#### Data listing:
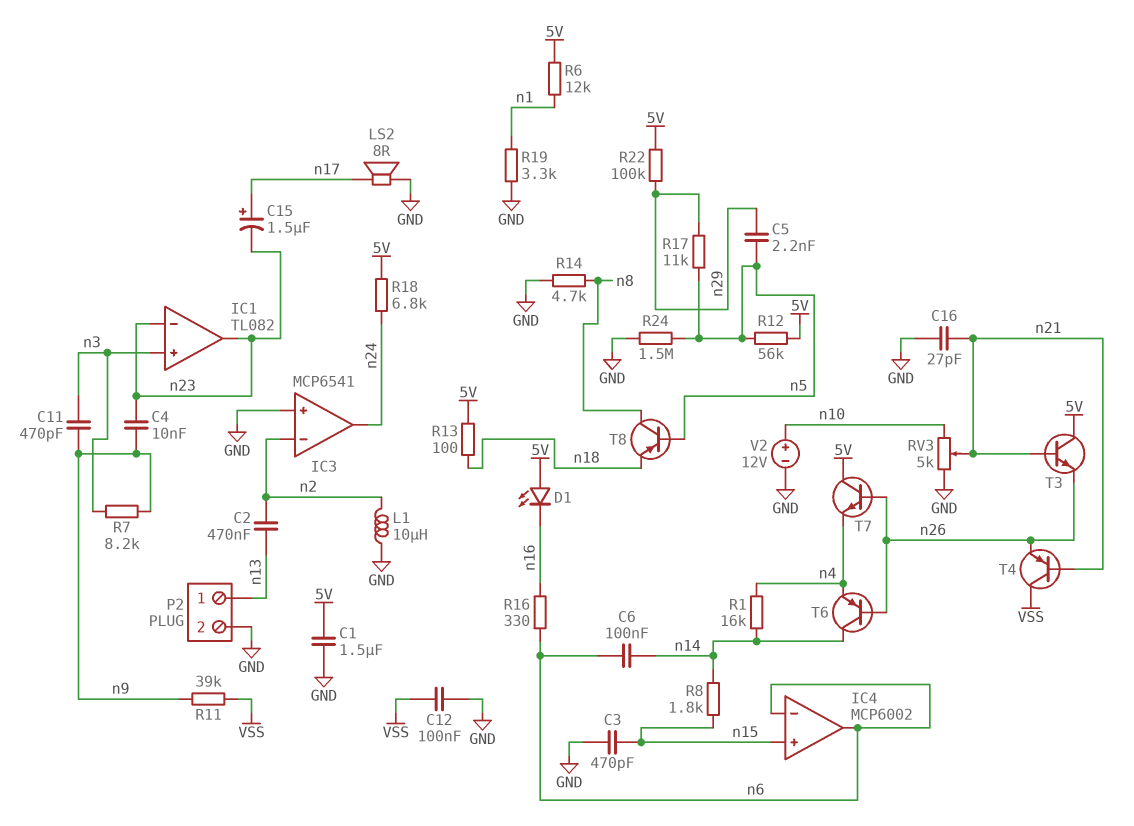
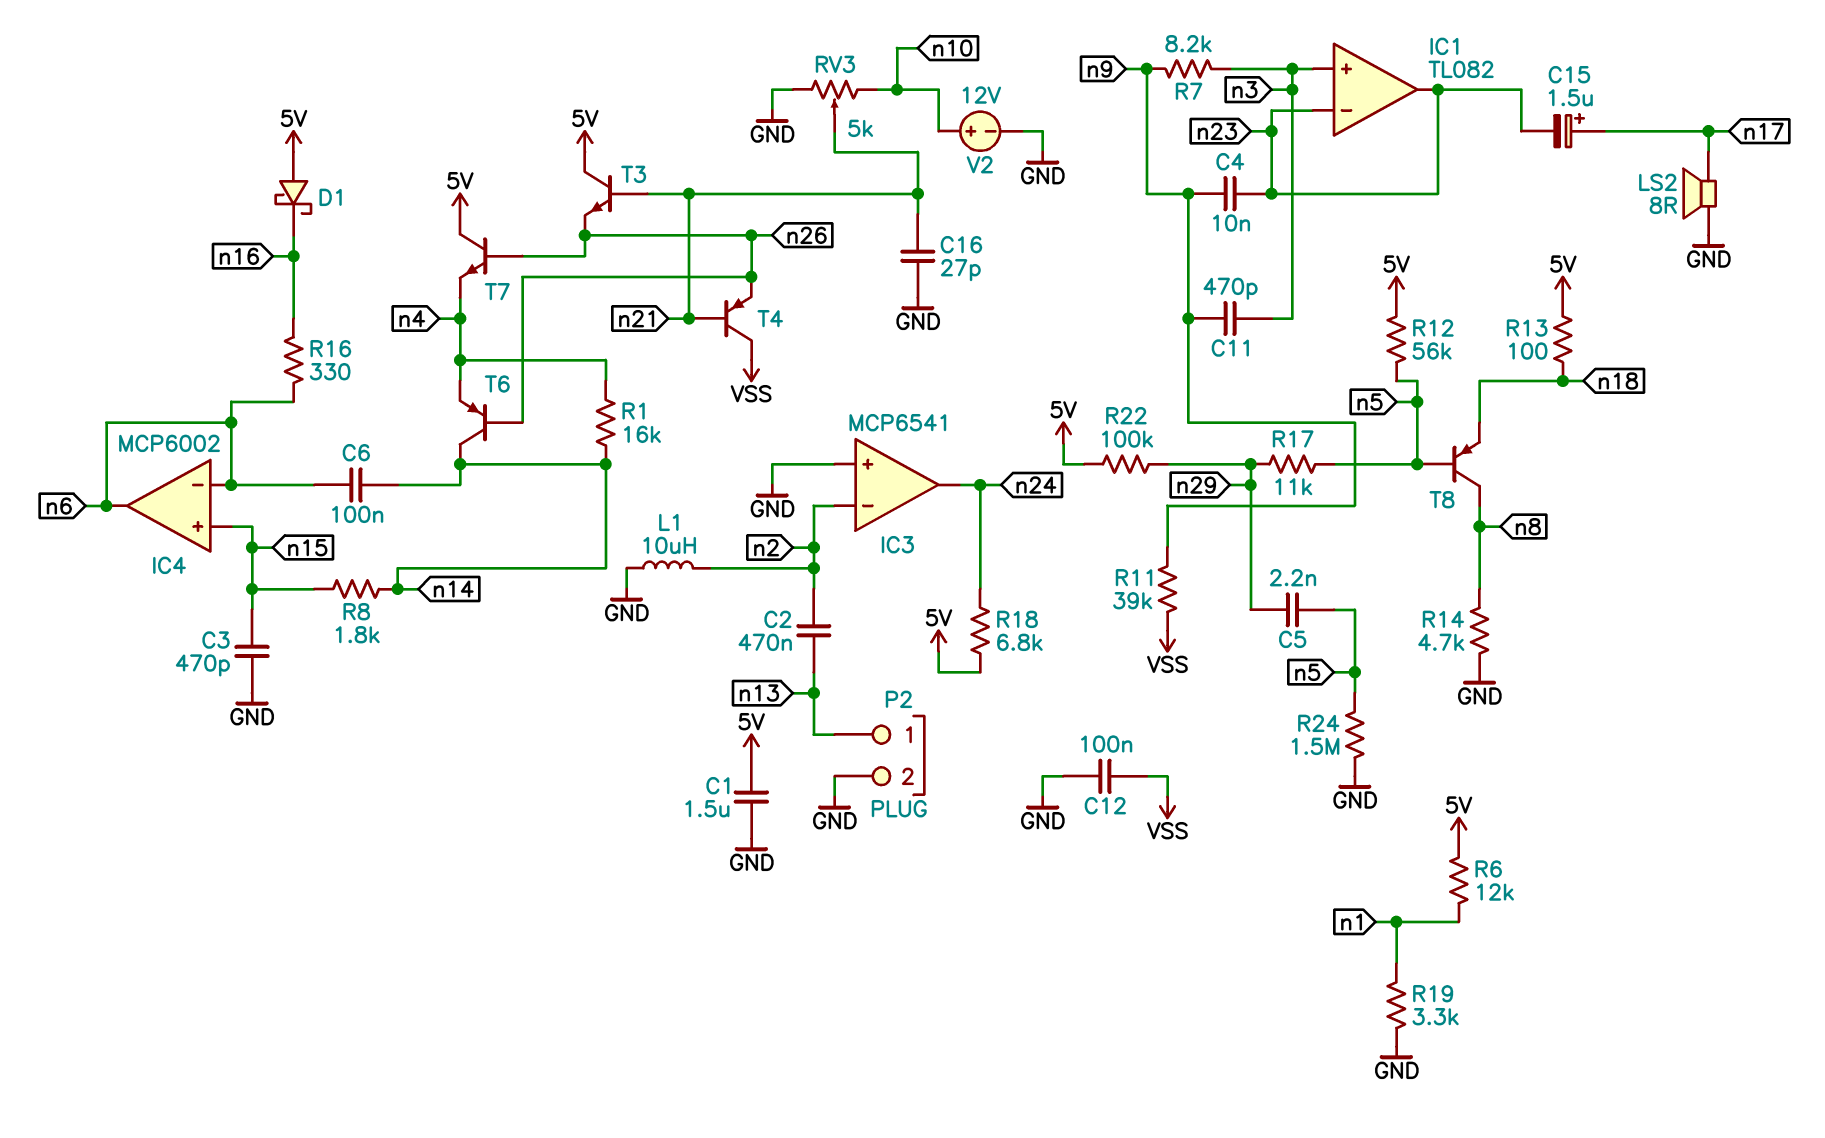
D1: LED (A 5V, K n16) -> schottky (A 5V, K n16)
* * *
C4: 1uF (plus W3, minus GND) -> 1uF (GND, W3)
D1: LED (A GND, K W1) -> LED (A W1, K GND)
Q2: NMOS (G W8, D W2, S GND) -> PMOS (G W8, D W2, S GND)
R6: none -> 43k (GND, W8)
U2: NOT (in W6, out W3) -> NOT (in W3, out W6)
==
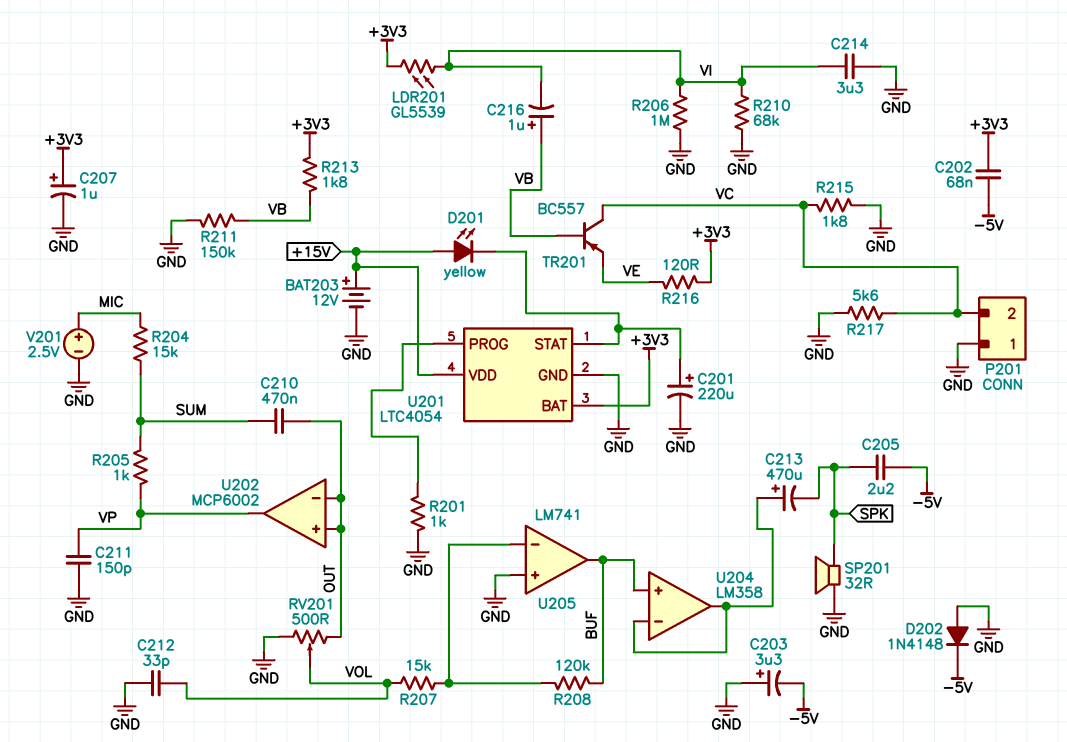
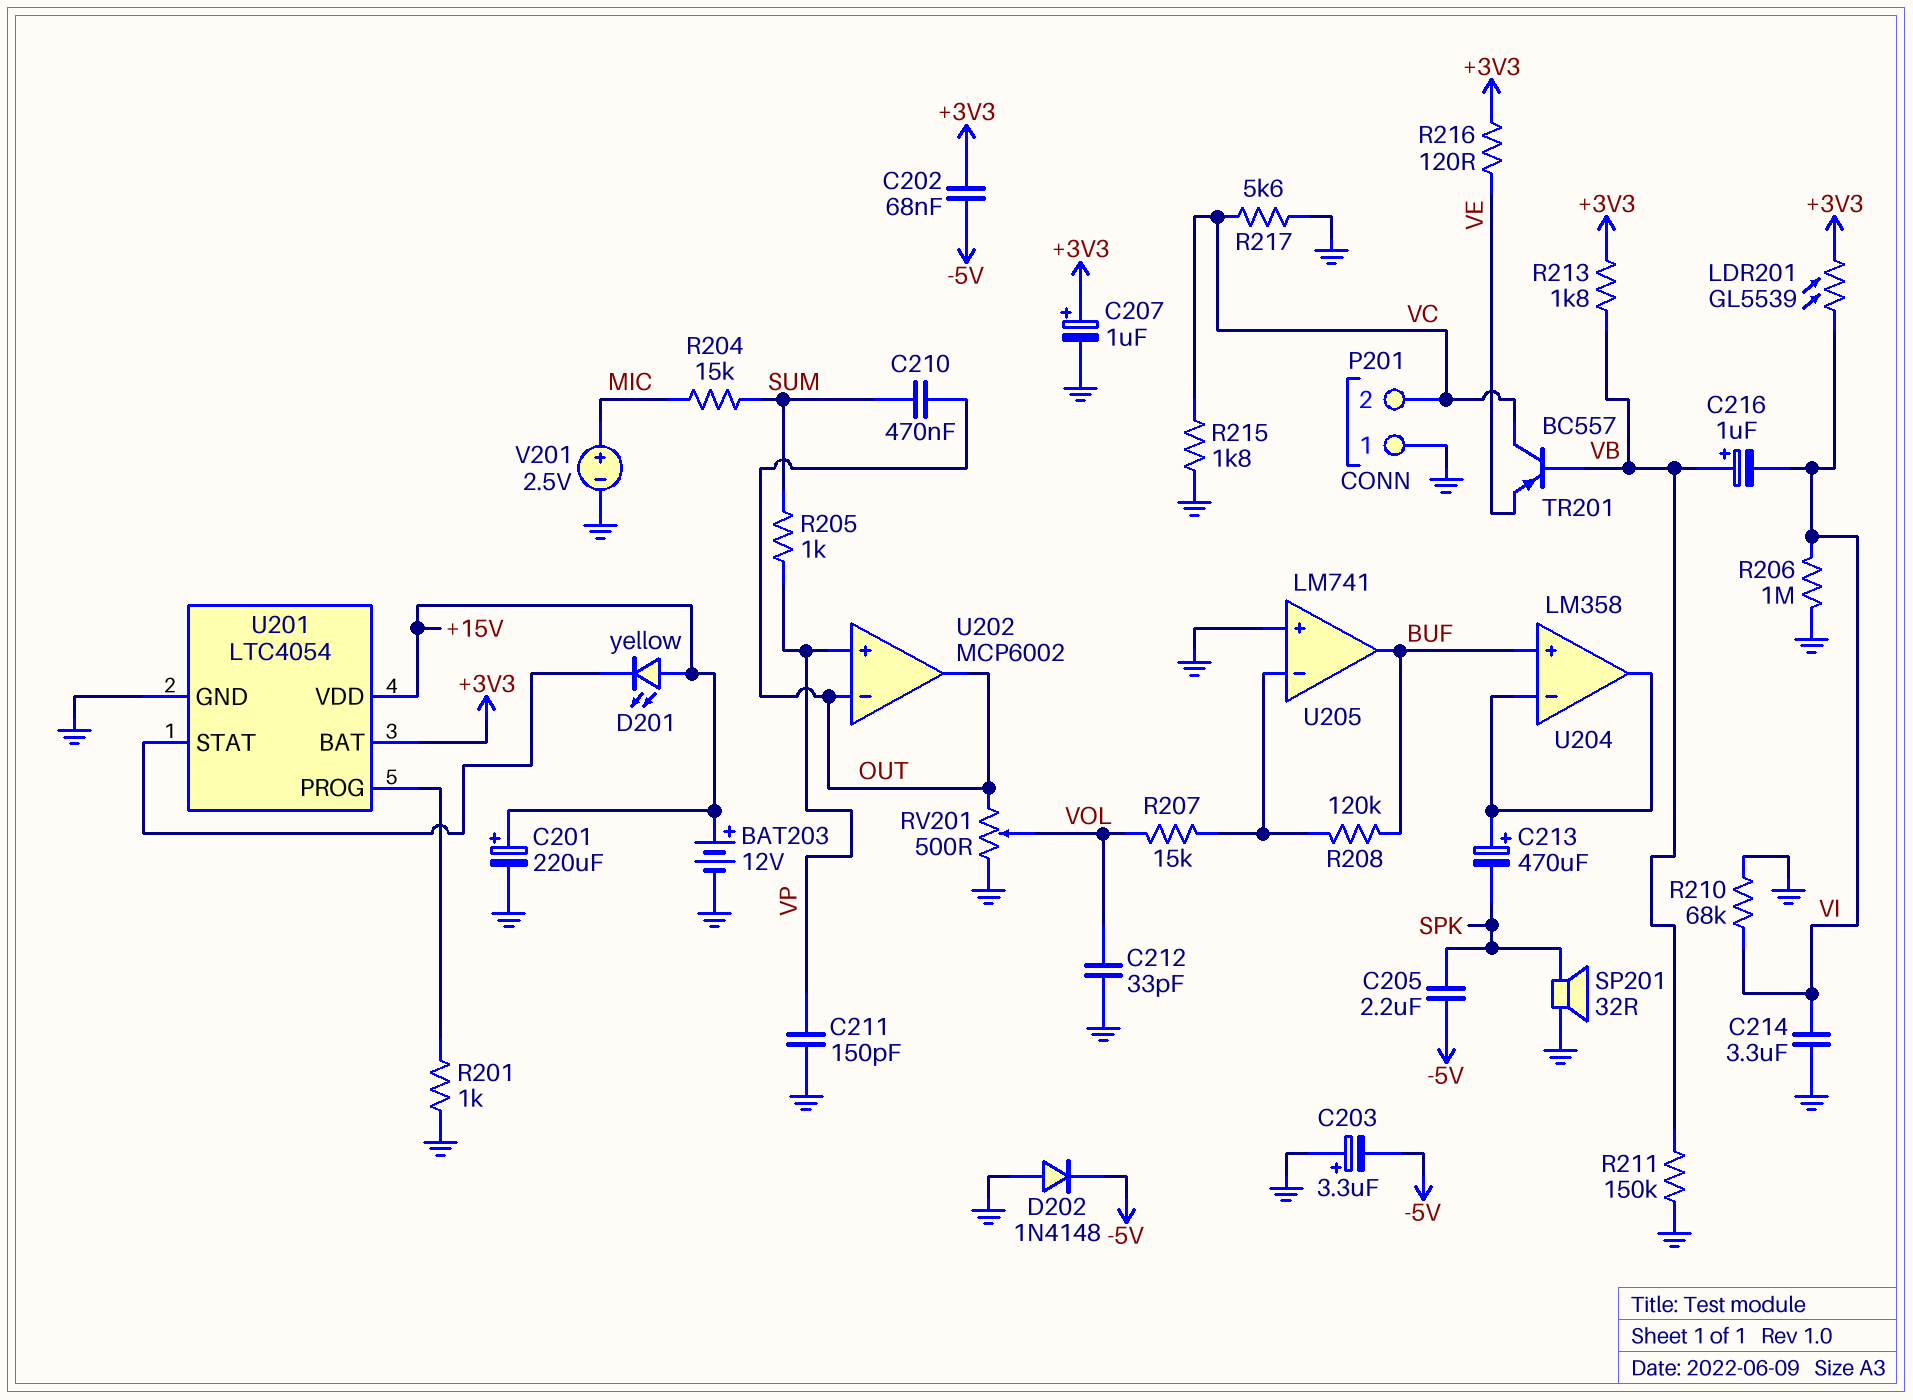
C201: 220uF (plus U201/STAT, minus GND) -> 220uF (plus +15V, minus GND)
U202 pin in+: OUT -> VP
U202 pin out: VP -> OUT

#### Assignment:
Search the listing above for the lines with "C4: 1uF (plus W3, minus GND) -> 1uF (GND, W3)" and "U2: NOT (in", then output those lines and all lines between them exactly.

#### Expected output:
C4: 1uF (plus W3, minus GND) -> 1uF (GND, W3)
D1: LED (A GND, K W1) -> LED (A W1, K GND)
Q2: NMOS (G W8, D W2, S GND) -> PMOS (G W8, D W2, S GND)
R6: none -> 43k (GND, W8)
U2: NOT (in W6, out W3) -> NOT (in W3, out W6)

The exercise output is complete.